The data START

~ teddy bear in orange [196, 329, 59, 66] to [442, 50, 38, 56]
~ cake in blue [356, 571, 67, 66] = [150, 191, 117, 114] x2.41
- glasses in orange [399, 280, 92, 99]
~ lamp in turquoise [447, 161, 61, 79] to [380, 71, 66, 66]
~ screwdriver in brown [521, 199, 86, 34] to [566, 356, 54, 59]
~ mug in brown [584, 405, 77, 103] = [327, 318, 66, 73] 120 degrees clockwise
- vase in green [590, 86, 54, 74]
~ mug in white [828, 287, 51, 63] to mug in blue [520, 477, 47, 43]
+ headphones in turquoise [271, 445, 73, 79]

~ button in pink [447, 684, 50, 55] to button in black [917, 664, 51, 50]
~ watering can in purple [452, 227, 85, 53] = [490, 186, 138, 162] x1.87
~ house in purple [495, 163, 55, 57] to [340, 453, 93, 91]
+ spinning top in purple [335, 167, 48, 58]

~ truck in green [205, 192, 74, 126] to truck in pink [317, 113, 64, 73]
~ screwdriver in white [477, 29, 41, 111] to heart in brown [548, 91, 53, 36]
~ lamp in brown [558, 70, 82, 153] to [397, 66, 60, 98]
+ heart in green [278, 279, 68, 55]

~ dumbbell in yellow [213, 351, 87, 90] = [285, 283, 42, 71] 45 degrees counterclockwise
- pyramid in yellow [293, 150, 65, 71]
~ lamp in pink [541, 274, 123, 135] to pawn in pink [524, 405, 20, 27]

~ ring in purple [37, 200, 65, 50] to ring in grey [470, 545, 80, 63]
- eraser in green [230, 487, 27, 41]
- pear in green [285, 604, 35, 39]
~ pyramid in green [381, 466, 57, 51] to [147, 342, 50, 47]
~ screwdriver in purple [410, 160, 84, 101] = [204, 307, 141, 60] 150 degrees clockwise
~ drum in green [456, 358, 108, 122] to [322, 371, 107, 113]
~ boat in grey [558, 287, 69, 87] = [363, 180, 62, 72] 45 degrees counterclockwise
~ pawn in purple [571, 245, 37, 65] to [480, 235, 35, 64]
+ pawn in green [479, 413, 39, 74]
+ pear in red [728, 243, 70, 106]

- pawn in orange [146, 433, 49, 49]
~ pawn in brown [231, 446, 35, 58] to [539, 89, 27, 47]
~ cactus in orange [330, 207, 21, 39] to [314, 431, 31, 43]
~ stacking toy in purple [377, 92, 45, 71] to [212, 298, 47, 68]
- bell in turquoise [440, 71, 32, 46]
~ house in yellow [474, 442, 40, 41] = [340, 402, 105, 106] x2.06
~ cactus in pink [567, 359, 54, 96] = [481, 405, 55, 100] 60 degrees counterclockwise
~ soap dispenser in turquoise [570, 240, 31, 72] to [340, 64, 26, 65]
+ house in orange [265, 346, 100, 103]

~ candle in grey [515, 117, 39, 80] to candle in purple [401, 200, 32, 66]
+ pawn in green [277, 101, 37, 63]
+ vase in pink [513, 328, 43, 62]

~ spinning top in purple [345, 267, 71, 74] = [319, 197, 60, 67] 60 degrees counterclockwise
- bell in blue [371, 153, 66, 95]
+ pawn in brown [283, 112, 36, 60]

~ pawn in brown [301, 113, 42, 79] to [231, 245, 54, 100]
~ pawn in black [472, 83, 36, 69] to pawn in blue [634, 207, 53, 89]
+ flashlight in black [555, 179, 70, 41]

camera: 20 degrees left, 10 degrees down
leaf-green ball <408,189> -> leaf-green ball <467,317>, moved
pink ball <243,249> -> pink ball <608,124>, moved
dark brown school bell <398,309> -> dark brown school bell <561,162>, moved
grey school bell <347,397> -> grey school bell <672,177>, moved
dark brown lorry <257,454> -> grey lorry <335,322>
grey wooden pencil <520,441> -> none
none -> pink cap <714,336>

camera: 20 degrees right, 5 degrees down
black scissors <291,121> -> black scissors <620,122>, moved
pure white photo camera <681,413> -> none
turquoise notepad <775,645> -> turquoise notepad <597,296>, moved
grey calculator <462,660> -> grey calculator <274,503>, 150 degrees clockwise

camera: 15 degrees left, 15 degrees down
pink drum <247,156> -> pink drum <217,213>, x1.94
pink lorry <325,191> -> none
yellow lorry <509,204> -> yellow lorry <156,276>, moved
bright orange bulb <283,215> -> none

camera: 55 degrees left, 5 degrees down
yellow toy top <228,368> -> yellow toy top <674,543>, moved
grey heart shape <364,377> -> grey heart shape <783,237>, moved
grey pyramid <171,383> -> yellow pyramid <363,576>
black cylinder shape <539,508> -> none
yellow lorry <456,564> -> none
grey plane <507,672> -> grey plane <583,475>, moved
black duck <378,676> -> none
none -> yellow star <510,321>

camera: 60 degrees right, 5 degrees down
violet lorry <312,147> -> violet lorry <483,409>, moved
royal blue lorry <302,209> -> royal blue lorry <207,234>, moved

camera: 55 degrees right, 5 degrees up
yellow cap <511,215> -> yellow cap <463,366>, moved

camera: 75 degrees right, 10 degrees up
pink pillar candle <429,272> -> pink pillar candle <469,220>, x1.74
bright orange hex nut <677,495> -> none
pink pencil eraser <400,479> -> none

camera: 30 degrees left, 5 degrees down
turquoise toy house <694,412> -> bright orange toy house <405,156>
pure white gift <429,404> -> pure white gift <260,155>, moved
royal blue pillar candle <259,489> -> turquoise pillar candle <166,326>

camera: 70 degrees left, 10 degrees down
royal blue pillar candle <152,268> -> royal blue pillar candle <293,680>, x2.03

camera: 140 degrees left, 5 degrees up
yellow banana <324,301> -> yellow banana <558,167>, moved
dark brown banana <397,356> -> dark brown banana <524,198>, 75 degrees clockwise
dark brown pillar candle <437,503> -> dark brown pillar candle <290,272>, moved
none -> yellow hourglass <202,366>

The data END

Your task is to transcribe, with no changes, only the lines of the listing above that lie between the line holding "- vase in green [590, 86, 54, 74]" and the line holding "477, 47, 43]", inclusive.

(Answer box):
- vase in green [590, 86, 54, 74]
~ mug in white [828, 287, 51, 63] to mug in blue [520, 477, 47, 43]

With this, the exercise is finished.